* **ABOUT THIS TASK**
Write out nothing except the lines running from the one containing "green boat: [313,264,347,339]" to the last line of the data, exactly as they stand.

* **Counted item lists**
──────────
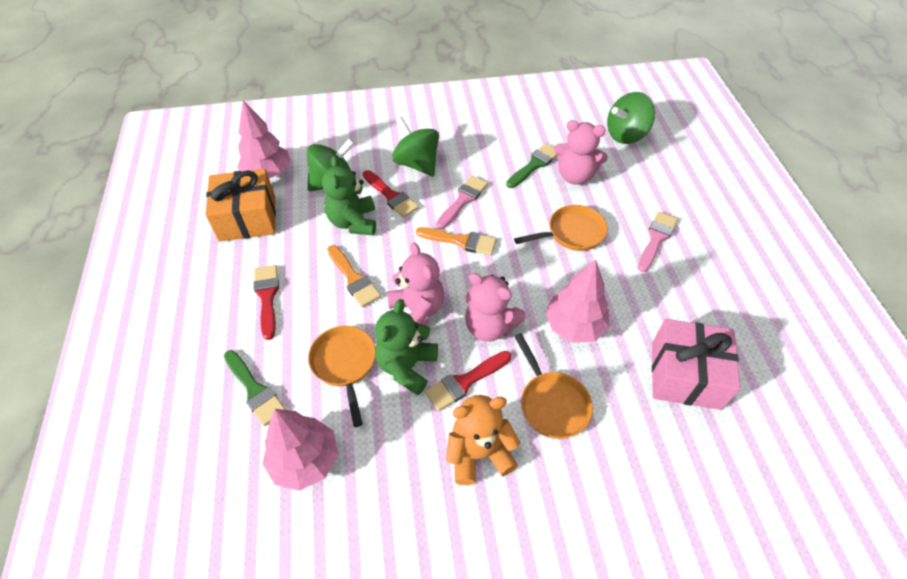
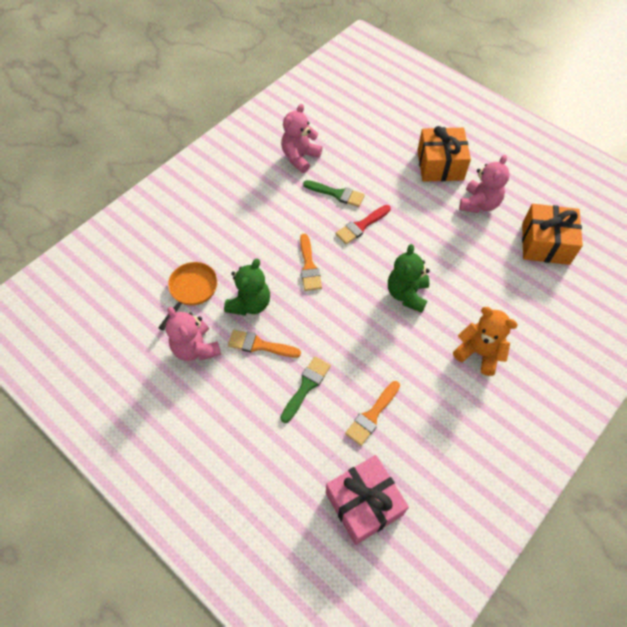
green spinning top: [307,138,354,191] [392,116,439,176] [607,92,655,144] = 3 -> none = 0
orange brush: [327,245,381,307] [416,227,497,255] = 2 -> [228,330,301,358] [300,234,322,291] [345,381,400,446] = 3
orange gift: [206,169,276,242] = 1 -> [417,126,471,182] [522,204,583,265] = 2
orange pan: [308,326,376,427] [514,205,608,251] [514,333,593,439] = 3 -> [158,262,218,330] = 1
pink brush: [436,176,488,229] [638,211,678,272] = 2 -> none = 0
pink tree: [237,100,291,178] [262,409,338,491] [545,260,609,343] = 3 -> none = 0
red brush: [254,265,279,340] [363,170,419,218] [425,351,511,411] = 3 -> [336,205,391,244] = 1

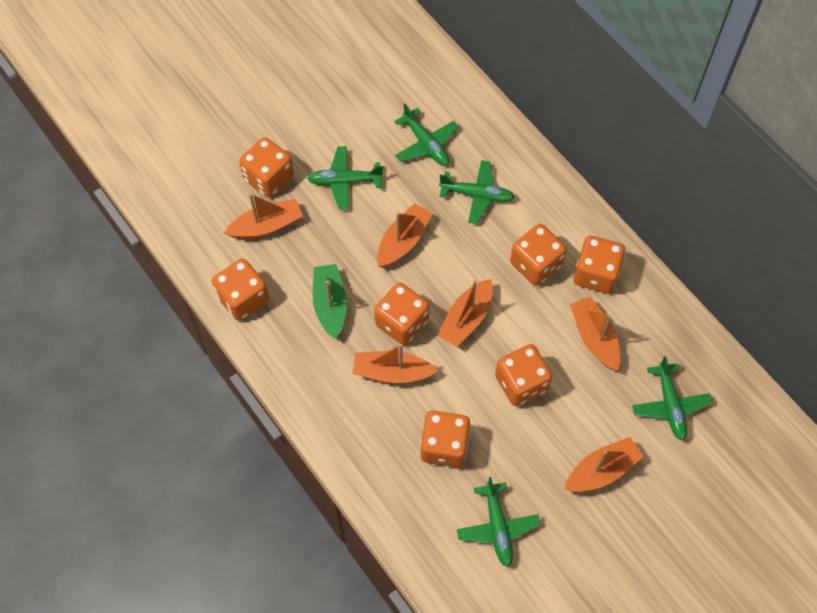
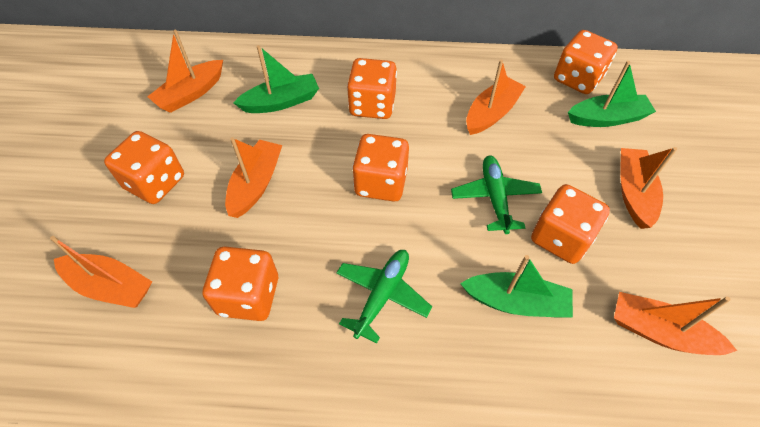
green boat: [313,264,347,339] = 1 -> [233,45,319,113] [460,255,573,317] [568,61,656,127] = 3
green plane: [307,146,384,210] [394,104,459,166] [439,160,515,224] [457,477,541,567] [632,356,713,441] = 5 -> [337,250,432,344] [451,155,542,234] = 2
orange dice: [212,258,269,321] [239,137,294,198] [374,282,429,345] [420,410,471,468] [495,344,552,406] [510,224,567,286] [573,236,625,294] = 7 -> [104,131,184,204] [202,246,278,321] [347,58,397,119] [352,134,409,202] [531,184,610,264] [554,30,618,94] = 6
──────────
* **PROBLEM SOLUTION**
green boat: [313,264,347,339] = 1 -> [233,45,319,113] [460,255,573,317] [568,61,656,127] = 3
green plane: [307,146,384,210] [394,104,459,166] [439,160,515,224] [457,477,541,567] [632,356,713,441] = 5 -> [337,250,432,344] [451,155,542,234] = 2
orange dice: [212,258,269,321] [239,137,294,198] [374,282,429,345] [420,410,471,468] [495,344,552,406] [510,224,567,286] [573,236,625,294] = 7 -> [104,131,184,204] [202,246,278,321] [347,58,397,119] [352,134,409,202] [531,184,610,264] [554,30,618,94] = 6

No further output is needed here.